In the material below, begin at the line that has "gray L-shape: moved", stop after the line that has "brown ellipse: rotated", and transcribe those lines exactly, without pictures.

··· Source data ···

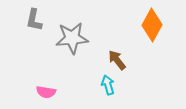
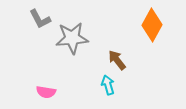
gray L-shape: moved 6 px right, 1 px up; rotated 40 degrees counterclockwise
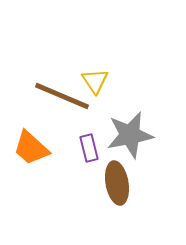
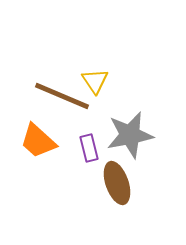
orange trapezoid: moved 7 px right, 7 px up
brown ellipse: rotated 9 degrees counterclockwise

···
··· Source data ···

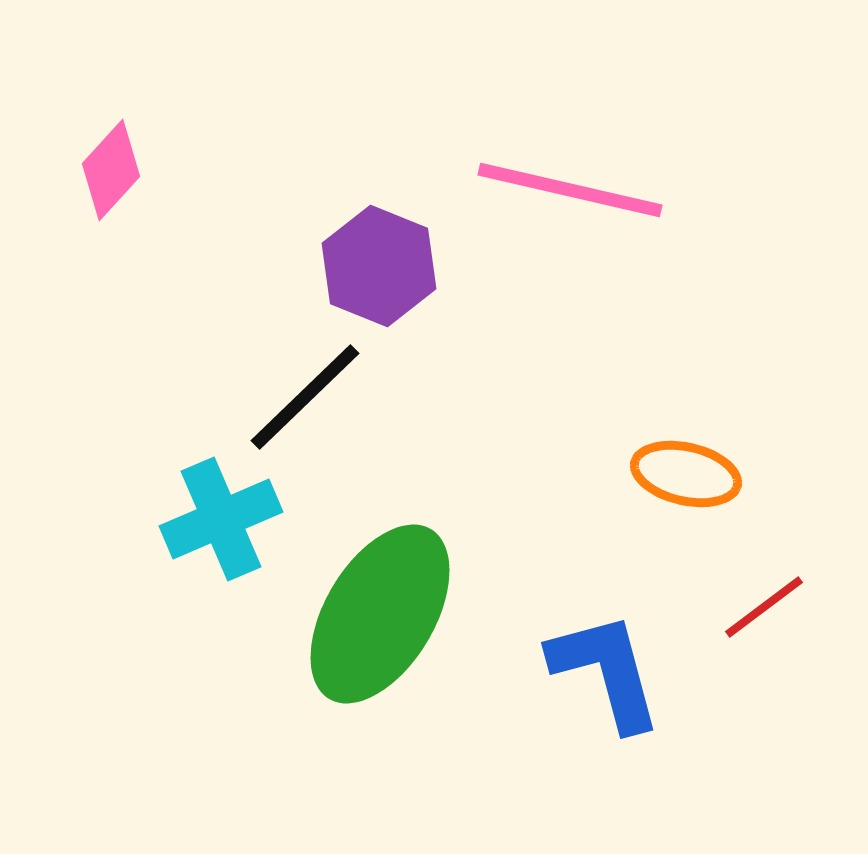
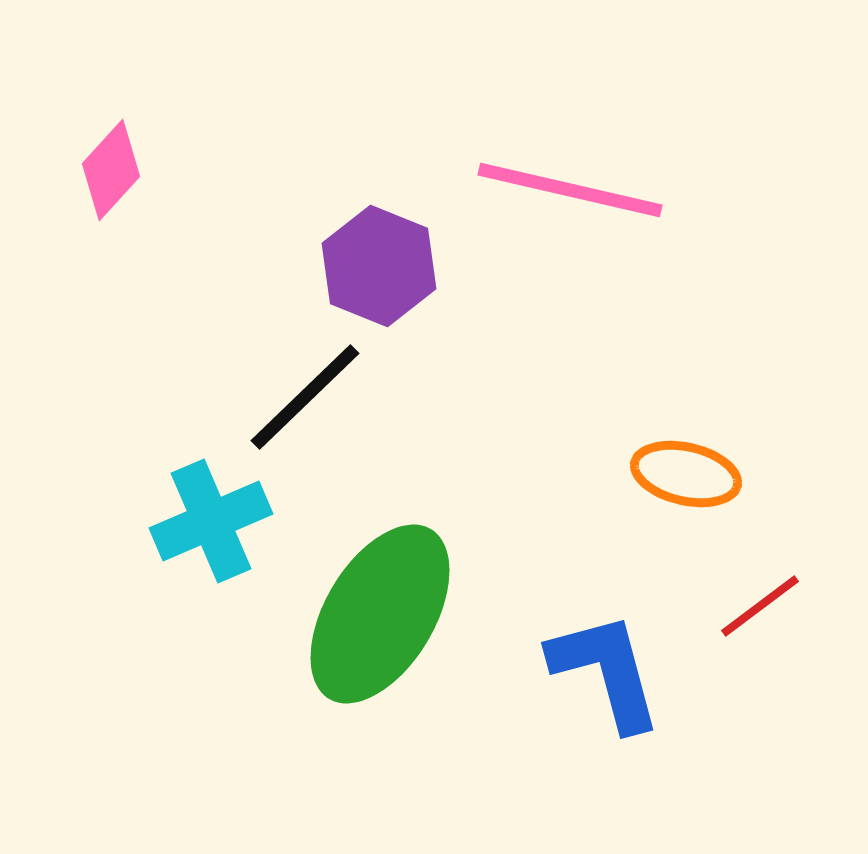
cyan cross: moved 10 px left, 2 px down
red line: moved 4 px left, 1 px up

···

• [Result]:
gray L-shape: moved 6 px right, 1 px up; rotated 40 degrees counterclockwise
orange trapezoid: moved 7 px right, 7 px up
brown ellipse: rotated 9 degrees counterclockwise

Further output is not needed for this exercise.